■ **Exercise prompt**
Nothing is to be left out; print all the entries exactly.

■ **Dataset entries**
....................

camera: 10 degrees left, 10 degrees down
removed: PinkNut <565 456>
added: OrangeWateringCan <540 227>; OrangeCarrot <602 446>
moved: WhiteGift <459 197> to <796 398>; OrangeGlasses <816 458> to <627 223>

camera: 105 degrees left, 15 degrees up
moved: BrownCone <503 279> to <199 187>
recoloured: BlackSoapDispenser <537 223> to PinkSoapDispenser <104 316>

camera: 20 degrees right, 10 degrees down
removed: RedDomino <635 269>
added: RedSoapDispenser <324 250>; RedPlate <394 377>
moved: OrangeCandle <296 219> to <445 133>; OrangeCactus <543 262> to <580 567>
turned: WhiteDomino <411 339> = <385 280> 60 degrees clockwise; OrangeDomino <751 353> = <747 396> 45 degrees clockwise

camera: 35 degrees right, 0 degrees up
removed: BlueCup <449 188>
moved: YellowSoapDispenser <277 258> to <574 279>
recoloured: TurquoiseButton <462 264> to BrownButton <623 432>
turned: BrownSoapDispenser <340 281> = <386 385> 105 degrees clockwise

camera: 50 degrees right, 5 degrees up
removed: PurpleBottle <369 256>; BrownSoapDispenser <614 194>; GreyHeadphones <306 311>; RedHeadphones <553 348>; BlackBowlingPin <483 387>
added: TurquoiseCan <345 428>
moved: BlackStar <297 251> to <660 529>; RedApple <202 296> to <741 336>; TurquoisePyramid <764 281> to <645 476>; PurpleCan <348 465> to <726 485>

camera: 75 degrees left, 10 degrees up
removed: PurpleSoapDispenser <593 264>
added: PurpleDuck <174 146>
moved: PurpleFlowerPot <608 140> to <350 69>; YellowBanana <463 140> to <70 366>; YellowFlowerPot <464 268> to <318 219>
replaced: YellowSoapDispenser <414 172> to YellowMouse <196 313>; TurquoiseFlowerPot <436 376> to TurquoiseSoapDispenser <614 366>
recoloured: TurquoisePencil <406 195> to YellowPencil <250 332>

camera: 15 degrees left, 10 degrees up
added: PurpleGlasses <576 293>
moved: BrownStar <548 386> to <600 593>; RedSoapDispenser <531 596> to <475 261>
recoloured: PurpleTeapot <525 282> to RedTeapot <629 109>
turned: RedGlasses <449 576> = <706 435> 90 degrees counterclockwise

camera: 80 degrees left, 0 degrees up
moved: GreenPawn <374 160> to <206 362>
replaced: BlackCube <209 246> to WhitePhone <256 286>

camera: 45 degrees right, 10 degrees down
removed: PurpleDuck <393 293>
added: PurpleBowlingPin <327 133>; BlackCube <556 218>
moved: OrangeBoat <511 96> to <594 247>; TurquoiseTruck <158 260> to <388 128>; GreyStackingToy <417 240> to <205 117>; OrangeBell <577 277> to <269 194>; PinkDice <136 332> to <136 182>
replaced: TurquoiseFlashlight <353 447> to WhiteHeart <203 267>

....................

■ **Your response**
camera: 10 degrees left, 10 degrees down
removed: PinkNut <565 456>
added: OrangeWateringCan <540 227>; OrangeCarrot <602 446>
moved: WhiteGift <459 197> to <796 398>; OrangeGlasses <816 458> to <627 223>

camera: 105 degrees left, 15 degrees up
moved: BrownCone <503 279> to <199 187>
recoloured: BlackSoapDispenser <537 223> to PinkSoapDispenser <104 316>

camera: 20 degrees right, 10 degrees down
removed: RedDomino <635 269>
added: RedSoapDispenser <324 250>; RedPlate <394 377>
moved: OrangeCandle <296 219> to <445 133>; OrangeCactus <543 262> to <580 567>
turned: WhiteDomino <411 339> = <385 280> 60 degrees clockwise; OrangeDomino <751 353> = <747 396> 45 degrees clockwise

camera: 35 degrees right, 0 degrees up
removed: BlueCup <449 188>
moved: YellowSoapDispenser <277 258> to <574 279>
recoloured: TurquoiseButton <462 264> to BrownButton <623 432>
turned: BrownSoapDispenser <340 281> = <386 385> 105 degrees clockwise

camera: 50 degrees right, 5 degrees up
removed: PurpleBottle <369 256>; BrownSoapDispenser <614 194>; GreyHeadphones <306 311>; RedHeadphones <553 348>; BlackBowlingPin <483 387>
added: TurquoiseCan <345 428>
moved: BlackStar <297 251> to <660 529>; RedApple <202 296> to <741 336>; TurquoisePyramid <764 281> to <645 476>; PurpleCan <348 465> to <726 485>

camera: 75 degrees left, 10 degrees up
removed: PurpleSoapDispenser <593 264>
added: PurpleDuck <174 146>
moved: PurpleFlowerPot <608 140> to <350 69>; YellowBanana <463 140> to <70 366>; YellowFlowerPot <464 268> to <318 219>
replaced: YellowSoapDispenser <414 172> to YellowMouse <196 313>; TurquoiseFlowerPot <436 376> to TurquoiseSoapDispenser <614 366>
recoloured: TurquoisePencil <406 195> to YellowPencil <250 332>

camera: 15 degrees left, 10 degrees up
added: PurpleGlasses <576 293>
moved: BrownStar <548 386> to <600 593>; RedSoapDispenser <531 596> to <475 261>
recoloured: PurpleTeapot <525 282> to RedTeapot <629 109>
turned: RedGlasses <449 576> = <706 435> 90 degrees counterclockwise

camera: 80 degrees left, 0 degrees up
moved: GreenPawn <374 160> to <206 362>
replaced: BlackCube <209 246> to WhitePhone <256 286>

camera: 45 degrees right, 10 degrees down
removed: PurpleDuck <393 293>
added: PurpleBowlingPin <327 133>; BlackCube <556 218>
moved: OrangeBoat <511 96> to <594 247>; TurquoiseTruck <158 260> to <388 128>; GreyStackingToy <417 240> to <205 117>; OrangeBell <577 277> to <269 194>; PinkDice <136 332> to <136 182>
replaced: TurquoiseFlashlight <353 447> to WhiteHeart <203 267>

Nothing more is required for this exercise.